§ Task prompt
Find each line in the records below that contains the word "none", and copy it out.
Data section: Begin
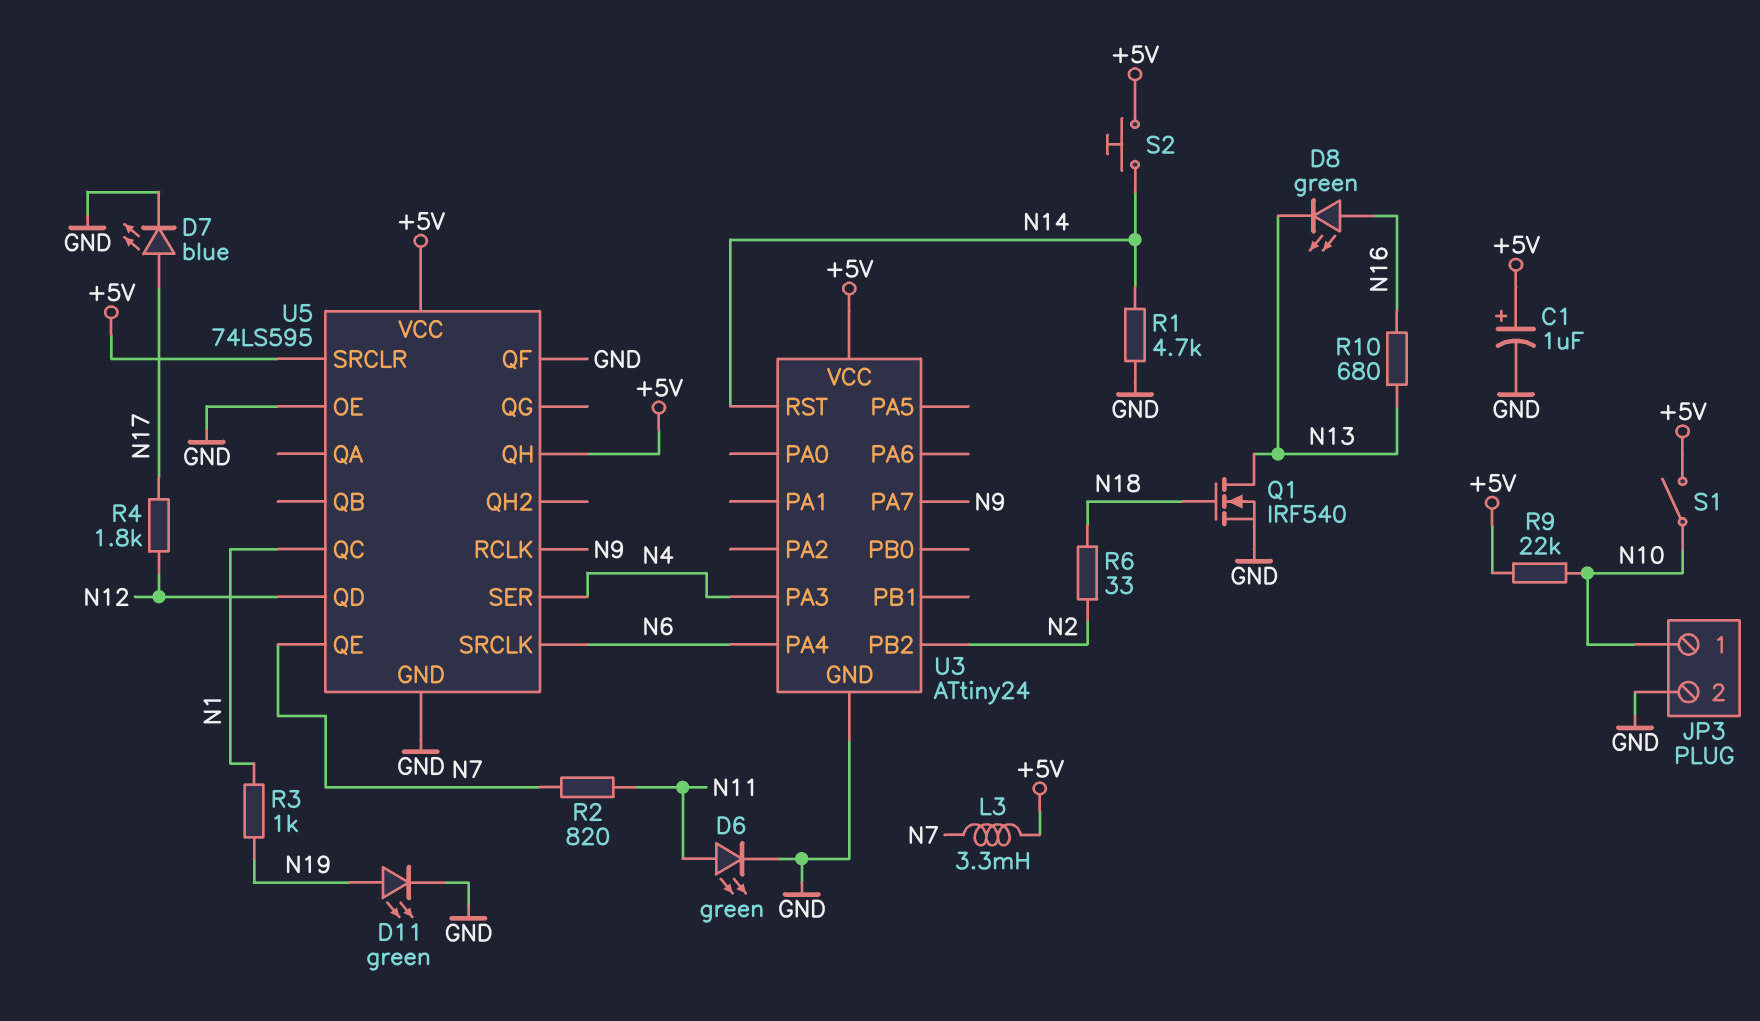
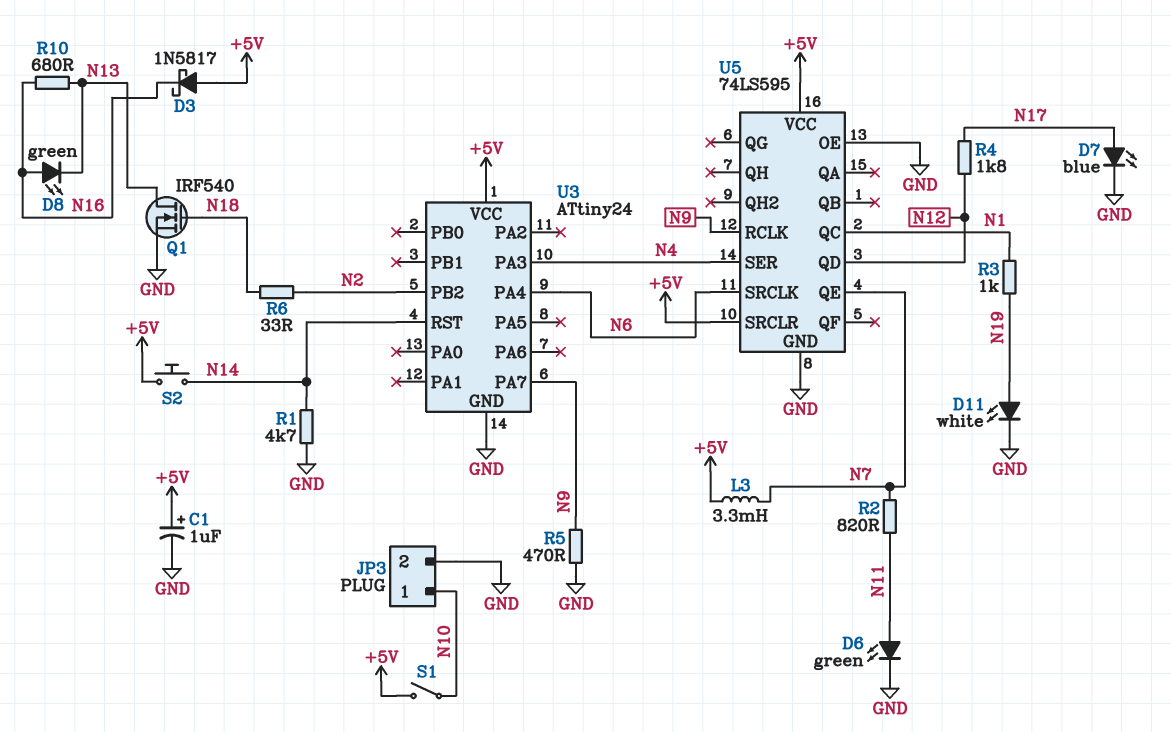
D3: none -> schottky 1N5817 (A +5V, K N16)
D11: LED green (A N19, K GND) -> LED white (A N19, K GND)
R5: none -> 470 (GND, N9)
R9: 22k (+5V, N10) -> none
U5 pin QF: GND -> none
U5 pin QH: +5V -> none

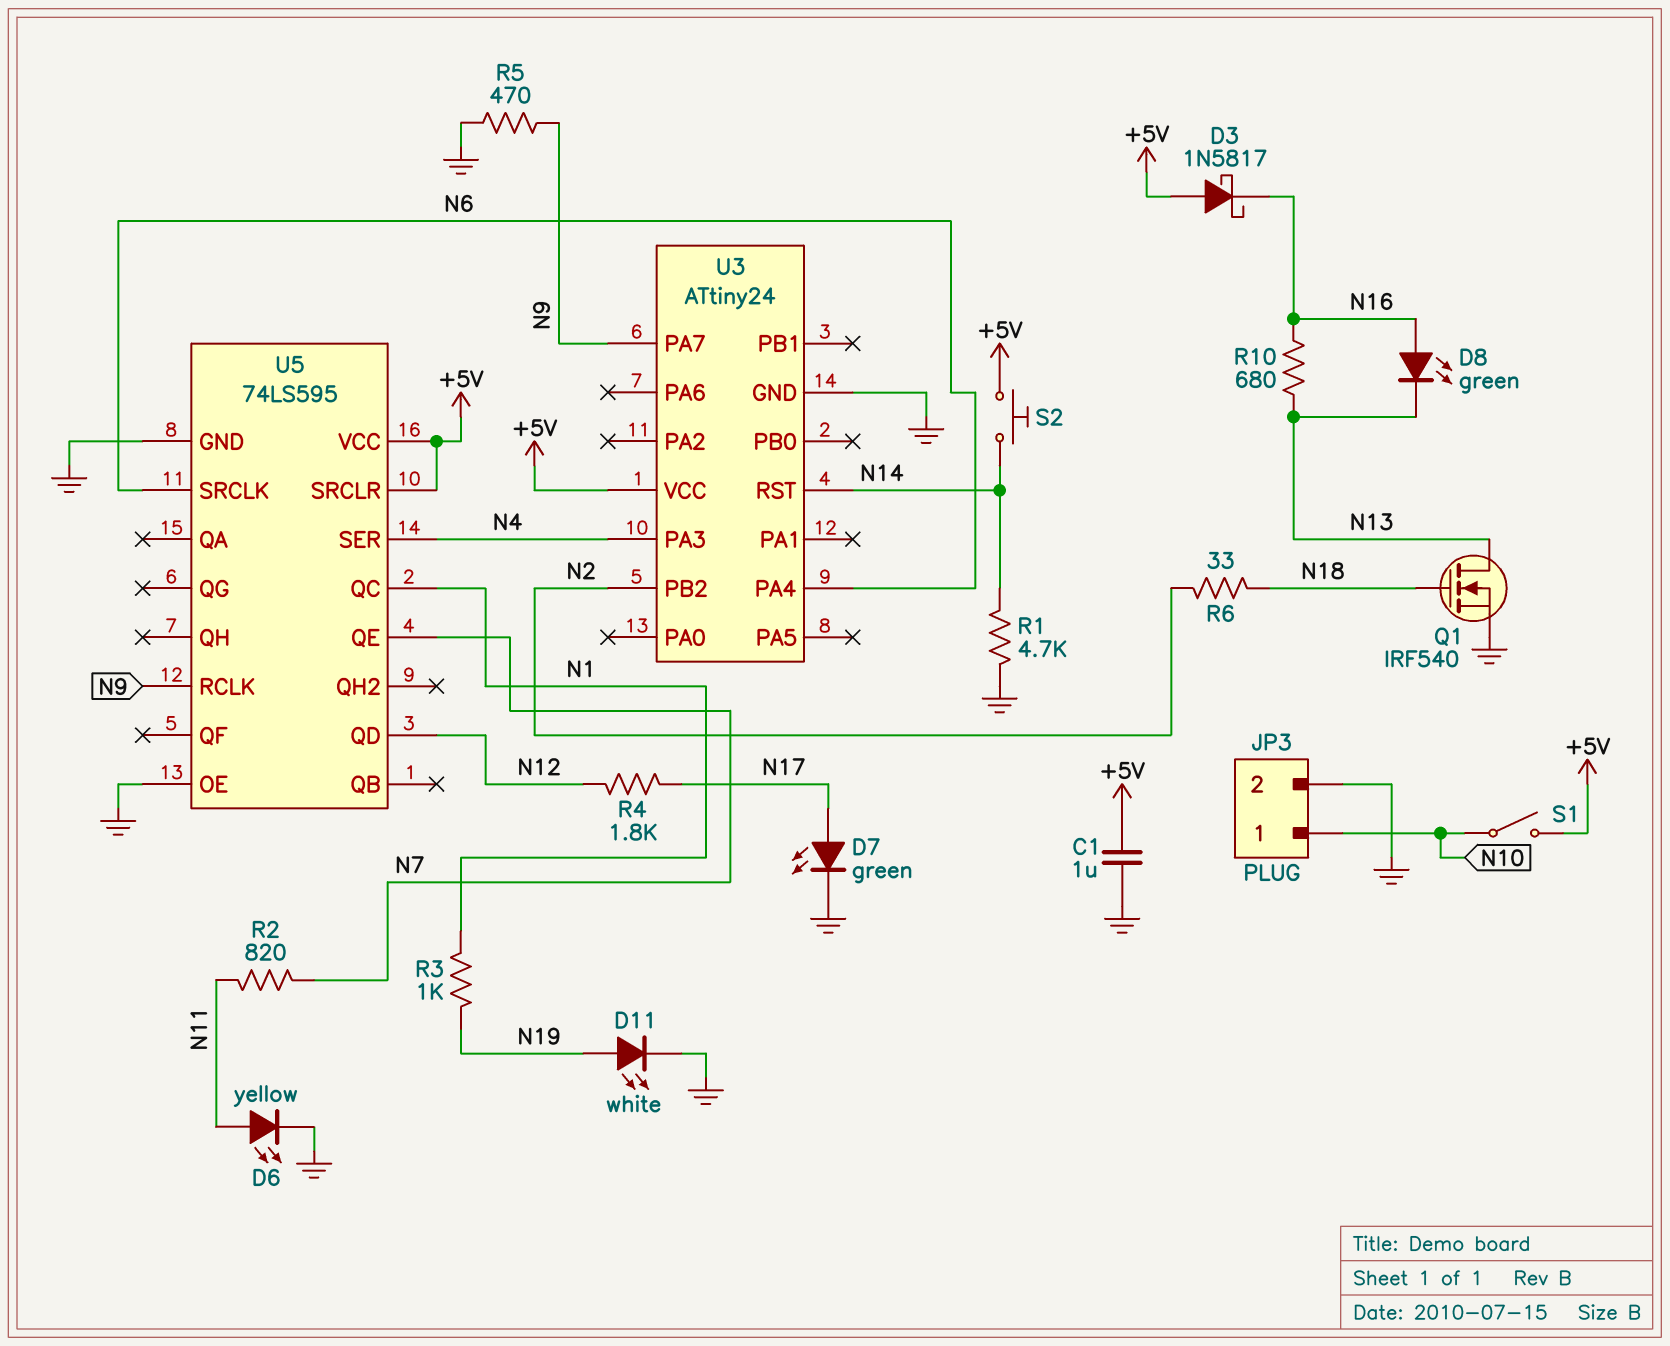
C1: 1uF (plus +5V, minus GND) -> 1uF (+5V, GND)
D6: LED green (A N11, K GND) -> LED yellow (A N11, K GND)
D7: LED blue (A N17, K GND) -> LED green (A N17, K GND)
L3: 3.3mH (+5V, N7) -> none

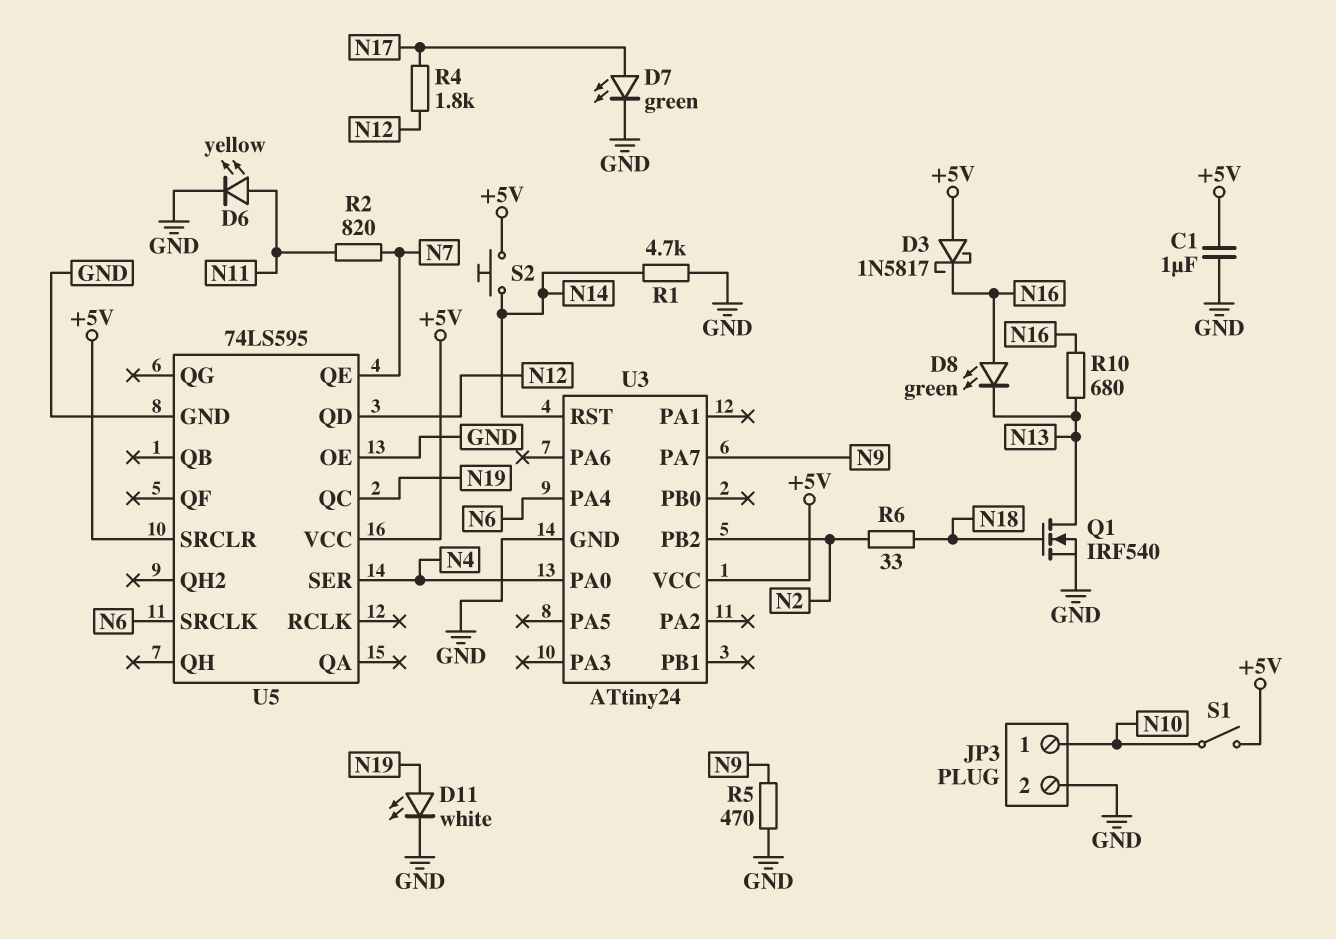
R3: 1k (N1, N19) -> none
U3 pin PA0: none -> N4
U3 pin PA3: N4 -> none
U5 pin QC: N1 -> N19
U5 pin RCLK: N9 -> none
Data section: End
§ Response
D3: none -> schottky 1N5817 (A +5V, K N16)
R5: none -> 470 (GND, N9)
R9: 22k (+5V, N10) -> none
U5 pin QF: GND -> none
U5 pin QH: +5V -> none
L3: 3.3mH (+5V, N7) -> none
R3: 1k (N1, N19) -> none
U3 pin PA0: none -> N4
U3 pin PA3: N4 -> none
U5 pin RCLK: N9 -> none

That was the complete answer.